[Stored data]
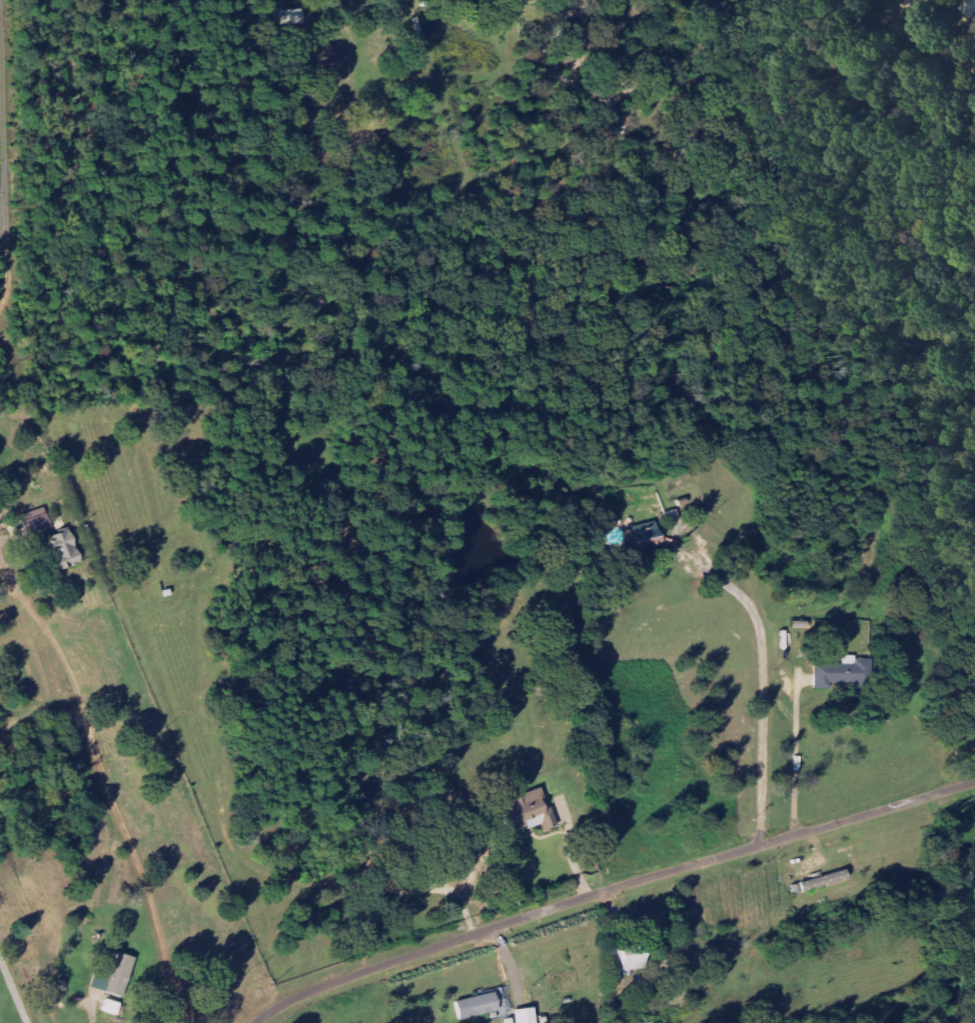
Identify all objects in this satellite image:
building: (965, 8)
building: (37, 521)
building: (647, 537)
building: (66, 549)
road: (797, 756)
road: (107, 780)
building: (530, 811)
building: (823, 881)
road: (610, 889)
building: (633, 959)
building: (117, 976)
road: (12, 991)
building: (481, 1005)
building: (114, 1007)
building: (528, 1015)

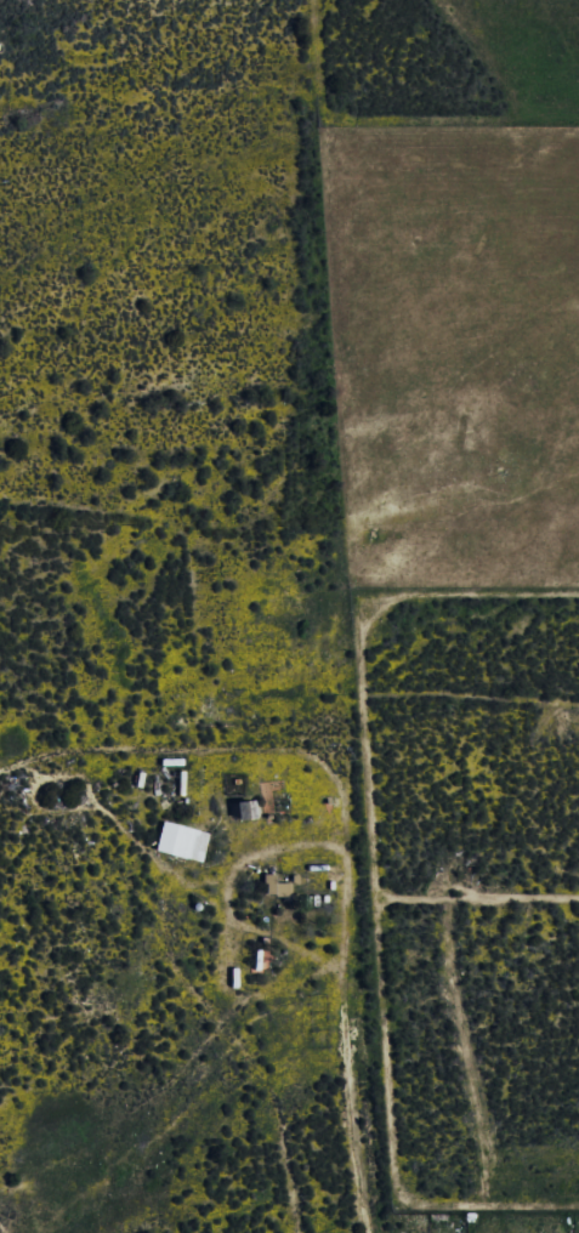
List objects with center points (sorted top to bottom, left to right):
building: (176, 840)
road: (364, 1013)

• [Assigned task]: Once you find the line containing "List objects with", copy it and every line after it through the end of the records, exactly and nothing else.

• [Problem solution]:
List objects with center points (sorted top to bottom, left to right):
building: (176, 840)
road: (364, 1013)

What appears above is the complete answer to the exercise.